■ **PROBLEM**: Swap every "clockwise" in the data below for "counterclockwise" and give the lines again with nothing else altered. Leave the pictures out.

■ **ENTRIES**:
++++
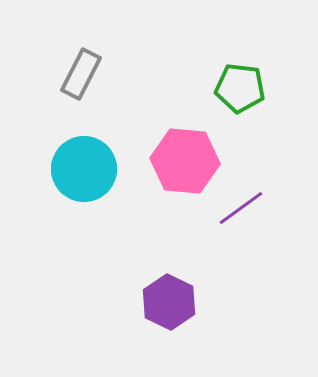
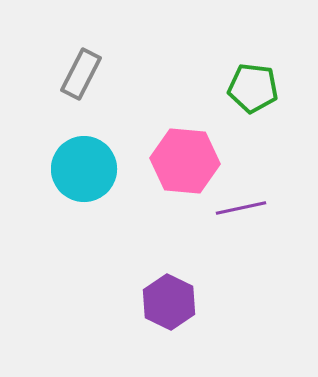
green pentagon: moved 13 px right
purple line: rotated 24 degrees clockwise
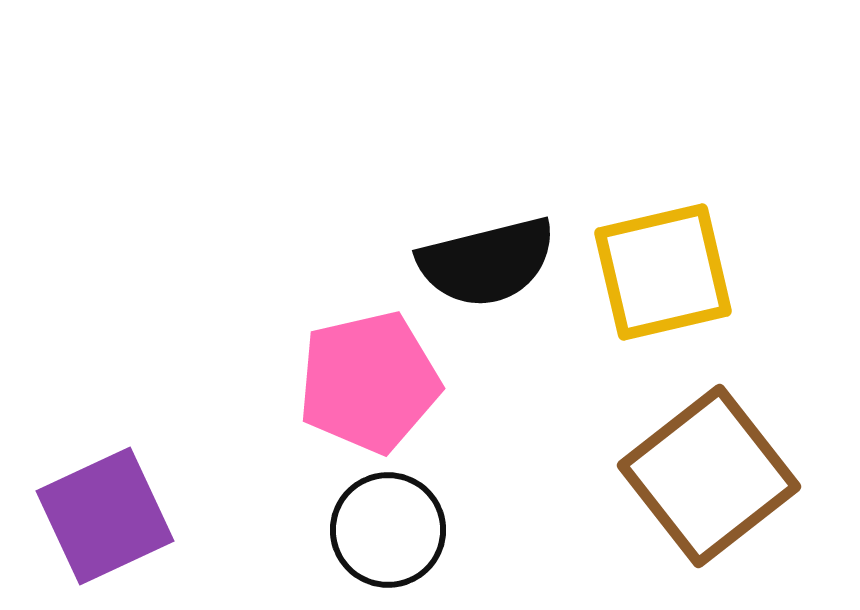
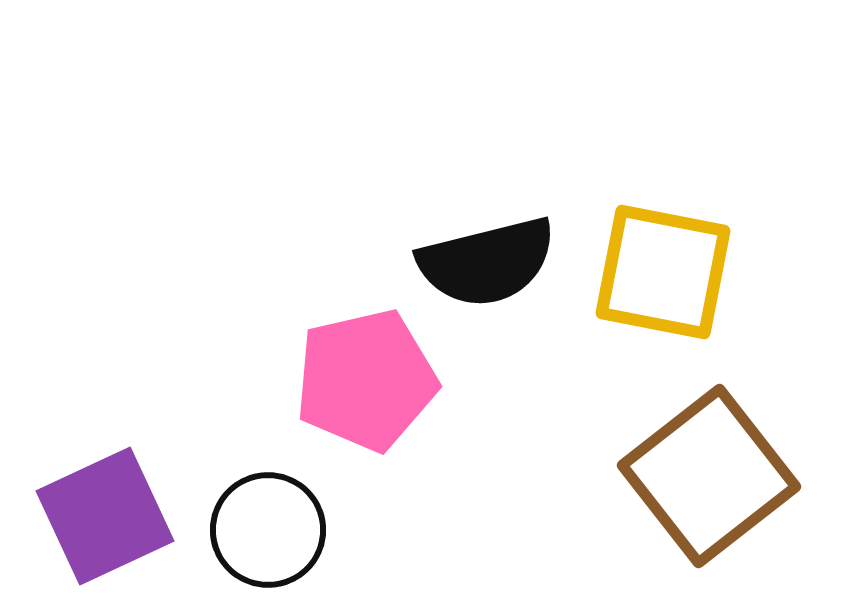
yellow square: rotated 24 degrees clockwise
pink pentagon: moved 3 px left, 2 px up
black circle: moved 120 px left
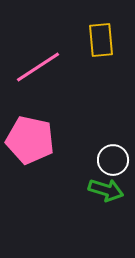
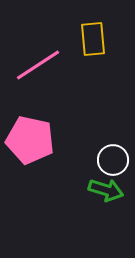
yellow rectangle: moved 8 px left, 1 px up
pink line: moved 2 px up
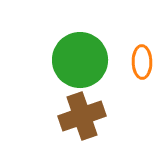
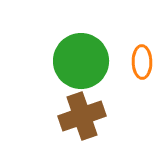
green circle: moved 1 px right, 1 px down
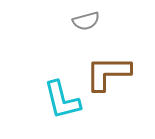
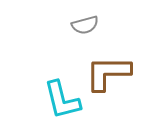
gray semicircle: moved 1 px left, 4 px down
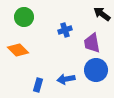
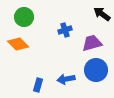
purple trapezoid: rotated 85 degrees clockwise
orange diamond: moved 6 px up
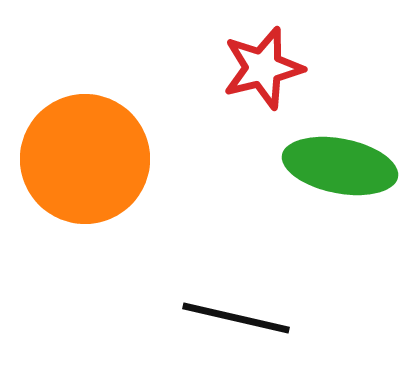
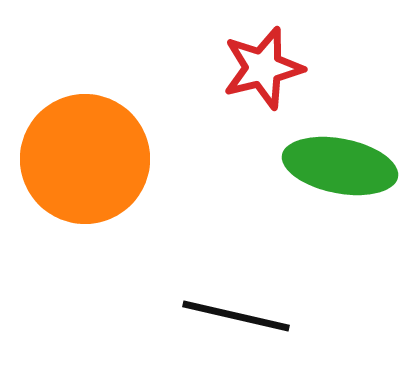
black line: moved 2 px up
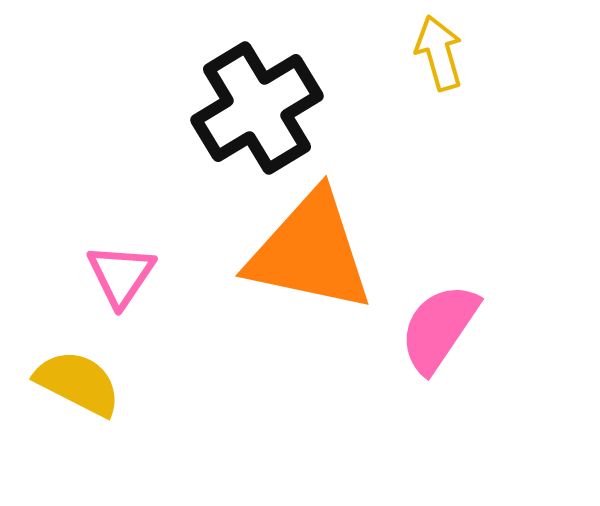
++++
■ **RESPONSE FOR THIS EXERCISE**:
green pentagon: moved 13 px right
purple line: rotated 24 degrees counterclockwise
yellow square: rotated 24 degrees counterclockwise
pink pentagon: moved 3 px left, 2 px up
black circle: moved 120 px left
yellow rectangle: moved 8 px left, 1 px up
pink line: moved 2 px up
green circle: moved 1 px right, 1 px down
gray semicircle: moved 1 px left, 4 px down
purple trapezoid: rotated 85 degrees counterclockwise
orange diamond: moved 6 px up
black line: moved 2 px up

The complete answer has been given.